INSTRUCTIONS TO FOLLOW:
Each line below should be repeated exactly as it stands.
[SUPPLIED RECORDS Boundary: Start]
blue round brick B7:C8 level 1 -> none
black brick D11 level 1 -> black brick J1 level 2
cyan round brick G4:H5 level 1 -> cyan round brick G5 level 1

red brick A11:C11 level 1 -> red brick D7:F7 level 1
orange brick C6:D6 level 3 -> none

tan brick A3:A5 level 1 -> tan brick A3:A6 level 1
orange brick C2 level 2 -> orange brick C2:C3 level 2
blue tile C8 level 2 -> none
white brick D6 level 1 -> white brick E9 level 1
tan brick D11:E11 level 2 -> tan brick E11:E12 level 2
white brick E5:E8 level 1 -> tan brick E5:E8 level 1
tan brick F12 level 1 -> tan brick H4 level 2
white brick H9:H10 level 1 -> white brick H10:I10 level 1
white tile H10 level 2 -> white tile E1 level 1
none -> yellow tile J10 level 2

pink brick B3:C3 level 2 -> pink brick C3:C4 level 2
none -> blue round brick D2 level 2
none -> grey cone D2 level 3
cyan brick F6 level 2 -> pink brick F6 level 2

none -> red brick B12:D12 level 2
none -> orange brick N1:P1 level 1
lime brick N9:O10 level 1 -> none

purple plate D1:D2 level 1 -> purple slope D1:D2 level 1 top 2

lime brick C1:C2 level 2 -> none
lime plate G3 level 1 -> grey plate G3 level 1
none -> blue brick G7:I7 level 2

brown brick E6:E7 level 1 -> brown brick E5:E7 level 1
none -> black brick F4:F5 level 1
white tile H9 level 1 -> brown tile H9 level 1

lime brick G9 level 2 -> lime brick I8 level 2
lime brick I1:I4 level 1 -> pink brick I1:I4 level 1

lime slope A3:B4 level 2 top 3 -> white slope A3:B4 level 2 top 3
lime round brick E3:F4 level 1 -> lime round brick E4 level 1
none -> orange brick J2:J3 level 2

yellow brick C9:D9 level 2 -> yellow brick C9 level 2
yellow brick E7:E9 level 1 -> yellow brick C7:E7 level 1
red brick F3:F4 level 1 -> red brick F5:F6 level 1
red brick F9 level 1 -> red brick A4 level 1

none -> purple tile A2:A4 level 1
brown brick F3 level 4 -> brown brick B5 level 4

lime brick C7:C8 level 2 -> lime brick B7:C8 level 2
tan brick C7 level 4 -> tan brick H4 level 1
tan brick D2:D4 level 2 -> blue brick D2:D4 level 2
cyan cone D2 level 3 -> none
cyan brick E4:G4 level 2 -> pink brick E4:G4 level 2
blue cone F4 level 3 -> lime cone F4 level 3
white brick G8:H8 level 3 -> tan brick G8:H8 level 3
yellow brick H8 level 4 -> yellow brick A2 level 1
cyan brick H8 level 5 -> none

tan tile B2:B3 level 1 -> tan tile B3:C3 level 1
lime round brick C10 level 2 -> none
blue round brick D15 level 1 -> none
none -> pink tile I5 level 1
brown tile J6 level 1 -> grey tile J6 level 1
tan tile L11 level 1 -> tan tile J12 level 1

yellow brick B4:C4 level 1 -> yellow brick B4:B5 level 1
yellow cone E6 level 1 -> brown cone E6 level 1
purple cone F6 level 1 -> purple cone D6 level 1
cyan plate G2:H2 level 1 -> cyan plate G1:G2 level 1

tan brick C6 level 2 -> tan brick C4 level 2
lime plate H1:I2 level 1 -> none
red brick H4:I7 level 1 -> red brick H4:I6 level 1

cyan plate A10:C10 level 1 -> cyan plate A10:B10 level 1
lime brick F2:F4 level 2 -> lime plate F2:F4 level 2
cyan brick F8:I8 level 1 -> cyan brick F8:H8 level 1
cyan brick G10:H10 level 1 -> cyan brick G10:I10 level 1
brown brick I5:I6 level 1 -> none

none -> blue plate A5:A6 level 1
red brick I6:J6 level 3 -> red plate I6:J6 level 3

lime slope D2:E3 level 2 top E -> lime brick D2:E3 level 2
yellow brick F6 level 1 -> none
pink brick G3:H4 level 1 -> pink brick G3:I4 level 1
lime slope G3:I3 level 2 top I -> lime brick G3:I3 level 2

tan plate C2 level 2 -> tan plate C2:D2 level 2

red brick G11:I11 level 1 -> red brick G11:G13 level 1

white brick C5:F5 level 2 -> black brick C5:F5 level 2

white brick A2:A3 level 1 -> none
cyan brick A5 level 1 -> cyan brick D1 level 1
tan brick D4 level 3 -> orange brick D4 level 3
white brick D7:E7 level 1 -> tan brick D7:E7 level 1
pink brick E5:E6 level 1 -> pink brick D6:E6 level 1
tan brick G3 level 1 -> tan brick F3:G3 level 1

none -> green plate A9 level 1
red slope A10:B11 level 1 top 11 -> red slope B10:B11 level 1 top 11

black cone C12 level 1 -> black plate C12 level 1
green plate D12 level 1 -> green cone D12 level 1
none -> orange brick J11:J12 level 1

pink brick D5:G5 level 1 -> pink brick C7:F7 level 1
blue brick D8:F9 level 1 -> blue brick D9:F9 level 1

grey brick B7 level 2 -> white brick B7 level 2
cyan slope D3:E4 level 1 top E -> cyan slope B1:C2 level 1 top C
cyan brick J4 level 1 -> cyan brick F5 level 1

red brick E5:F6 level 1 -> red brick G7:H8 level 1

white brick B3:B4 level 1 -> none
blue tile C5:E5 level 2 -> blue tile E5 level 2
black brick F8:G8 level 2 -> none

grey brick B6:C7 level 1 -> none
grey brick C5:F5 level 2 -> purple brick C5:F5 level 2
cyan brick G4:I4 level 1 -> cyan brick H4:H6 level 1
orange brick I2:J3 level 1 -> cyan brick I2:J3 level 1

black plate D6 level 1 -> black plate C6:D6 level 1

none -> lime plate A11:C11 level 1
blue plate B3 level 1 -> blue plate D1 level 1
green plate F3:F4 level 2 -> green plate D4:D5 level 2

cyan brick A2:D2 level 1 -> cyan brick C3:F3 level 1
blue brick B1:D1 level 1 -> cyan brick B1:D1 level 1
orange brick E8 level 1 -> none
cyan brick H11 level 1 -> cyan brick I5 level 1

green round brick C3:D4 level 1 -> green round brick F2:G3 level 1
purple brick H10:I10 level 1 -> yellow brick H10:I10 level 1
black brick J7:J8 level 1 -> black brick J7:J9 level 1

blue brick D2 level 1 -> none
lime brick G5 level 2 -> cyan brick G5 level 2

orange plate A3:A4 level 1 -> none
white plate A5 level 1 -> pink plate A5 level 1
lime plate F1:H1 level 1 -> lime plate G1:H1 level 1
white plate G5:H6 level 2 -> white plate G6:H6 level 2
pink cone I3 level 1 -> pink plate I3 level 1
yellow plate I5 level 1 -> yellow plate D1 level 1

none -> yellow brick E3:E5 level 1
[SUPPLIED RECORDS Boundary: End]
ANSWER FOR THIS EXERCISE:
blue round brick B7:C8 level 1 -> none
black brick D11 level 1 -> black brick J1 level 2
cyan round brick G4:H5 level 1 -> cyan round brick G5 level 1

red brick A11:C11 level 1 -> red brick D7:F7 level 1
orange brick C6:D6 level 3 -> none

tan brick A3:A5 level 1 -> tan brick A3:A6 level 1
orange brick C2 level 2 -> orange brick C2:C3 level 2
blue tile C8 level 2 -> none
white brick D6 level 1 -> white brick E9 level 1
tan brick D11:E11 level 2 -> tan brick E11:E12 level 2
white brick E5:E8 level 1 -> tan brick E5:E8 level 1
tan brick F12 level 1 -> tan brick H4 level 2
white brick H9:H10 level 1 -> white brick H10:I10 level 1
white tile H10 level 2 -> white tile E1 level 1
none -> yellow tile J10 level 2

pink brick B3:C3 level 2 -> pink brick C3:C4 level 2
none -> blue round brick D2 level 2
none -> grey cone D2 level 3
cyan brick F6 level 2 -> pink brick F6 level 2

none -> red brick B12:D12 level 2
none -> orange brick N1:P1 level 1
lime brick N9:O10 level 1 -> none

purple plate D1:D2 level 1 -> purple slope D1:D2 level 1 top 2

lime brick C1:C2 level 2 -> none
lime plate G3 level 1 -> grey plate G3 level 1
none -> blue brick G7:I7 level 2

brown brick E6:E7 level 1 -> brown brick E5:E7 level 1
none -> black brick F4:F5 level 1
white tile H9 level 1 -> brown tile H9 level 1

lime brick G9 level 2 -> lime brick I8 level 2
lime brick I1:I4 level 1 -> pink brick I1:I4 level 1

lime slope A3:B4 level 2 top 3 -> white slope A3:B4 level 2 top 3
lime round brick E3:F4 level 1 -> lime round brick E4 level 1
none -> orange brick J2:J3 level 2

yellow brick C9:D9 level 2 -> yellow brick C9 level 2
yellow brick E7:E9 level 1 -> yellow brick C7:E7 level 1
red brick F3:F4 level 1 -> red brick F5:F6 level 1
red brick F9 level 1 -> red brick A4 level 1

none -> purple tile A2:A4 level 1
brown brick F3 level 4 -> brown brick B5 level 4

lime brick C7:C8 level 2 -> lime brick B7:C8 level 2
tan brick C7 level 4 -> tan brick H4 level 1
tan brick D2:D4 level 2 -> blue brick D2:D4 level 2
cyan cone D2 level 3 -> none
cyan brick E4:G4 level 2 -> pink brick E4:G4 level 2
blue cone F4 level 3 -> lime cone F4 level 3
white brick G8:H8 level 3 -> tan brick G8:H8 level 3
yellow brick H8 level 4 -> yellow brick A2 level 1
cyan brick H8 level 5 -> none

tan tile B2:B3 level 1 -> tan tile B3:C3 level 1
lime round brick C10 level 2 -> none
blue round brick D15 level 1 -> none
none -> pink tile I5 level 1
brown tile J6 level 1 -> grey tile J6 level 1
tan tile L11 level 1 -> tan tile J12 level 1

yellow brick B4:C4 level 1 -> yellow brick B4:B5 level 1
yellow cone E6 level 1 -> brown cone E6 level 1
purple cone F6 level 1 -> purple cone D6 level 1
cyan plate G2:H2 level 1 -> cyan plate G1:G2 level 1

tan brick C6 level 2 -> tan brick C4 level 2
lime plate H1:I2 level 1 -> none
red brick H4:I7 level 1 -> red brick H4:I6 level 1

cyan plate A10:C10 level 1 -> cyan plate A10:B10 level 1
lime brick F2:F4 level 2 -> lime plate F2:F4 level 2
cyan brick F8:I8 level 1 -> cyan brick F8:H8 level 1
cyan brick G10:H10 level 1 -> cyan brick G10:I10 level 1
brown brick I5:I6 level 1 -> none

none -> blue plate A5:A6 level 1
red brick I6:J6 level 3 -> red plate I6:J6 level 3

lime slope D2:E3 level 2 top E -> lime brick D2:E3 level 2
yellow brick F6 level 1 -> none
pink brick G3:H4 level 1 -> pink brick G3:I4 level 1
lime slope G3:I3 level 2 top I -> lime brick G3:I3 level 2

tan plate C2 level 2 -> tan plate C2:D2 level 2

red brick G11:I11 level 1 -> red brick G11:G13 level 1

white brick C5:F5 level 2 -> black brick C5:F5 level 2

white brick A2:A3 level 1 -> none
cyan brick A5 level 1 -> cyan brick D1 level 1
tan brick D4 level 3 -> orange brick D4 level 3
white brick D7:E7 level 1 -> tan brick D7:E7 level 1
pink brick E5:E6 level 1 -> pink brick D6:E6 level 1
tan brick G3 level 1 -> tan brick F3:G3 level 1

none -> green plate A9 level 1
red slope A10:B11 level 1 top 11 -> red slope B10:B11 level 1 top 11

black cone C12 level 1 -> black plate C12 level 1
green plate D12 level 1 -> green cone D12 level 1
none -> orange brick J11:J12 level 1

pink brick D5:G5 level 1 -> pink brick C7:F7 level 1
blue brick D8:F9 level 1 -> blue brick D9:F9 level 1

grey brick B7 level 2 -> white brick B7 level 2
cyan slope D3:E4 level 1 top E -> cyan slope B1:C2 level 1 top C
cyan brick J4 level 1 -> cyan brick F5 level 1

red brick E5:F6 level 1 -> red brick G7:H8 level 1

white brick B3:B4 level 1 -> none
blue tile C5:E5 level 2 -> blue tile E5 level 2
black brick F8:G8 level 2 -> none

grey brick B6:C7 level 1 -> none
grey brick C5:F5 level 2 -> purple brick C5:F5 level 2
cyan brick G4:I4 level 1 -> cyan brick H4:H6 level 1
orange brick I2:J3 level 1 -> cyan brick I2:J3 level 1

black plate D6 level 1 -> black plate C6:D6 level 1

none -> lime plate A11:C11 level 1
blue plate B3 level 1 -> blue plate D1 level 1
green plate F3:F4 level 2 -> green plate D4:D5 level 2

cyan brick A2:D2 level 1 -> cyan brick C3:F3 level 1
blue brick B1:D1 level 1 -> cyan brick B1:D1 level 1
orange brick E8 level 1 -> none
cyan brick H11 level 1 -> cyan brick I5 level 1

green round brick C3:D4 level 1 -> green round brick F2:G3 level 1
purple brick H10:I10 level 1 -> yellow brick H10:I10 level 1
black brick J7:J8 level 1 -> black brick J7:J9 level 1

blue brick D2 level 1 -> none
lime brick G5 level 2 -> cyan brick G5 level 2

orange plate A3:A4 level 1 -> none
white plate A5 level 1 -> pink plate A5 level 1
lime plate F1:H1 level 1 -> lime plate G1:H1 level 1
white plate G5:H6 level 2 -> white plate G6:H6 level 2
pink cone I3 level 1 -> pink plate I3 level 1
yellow plate I5 level 1 -> yellow plate D1 level 1

none -> yellow brick E3:E5 level 1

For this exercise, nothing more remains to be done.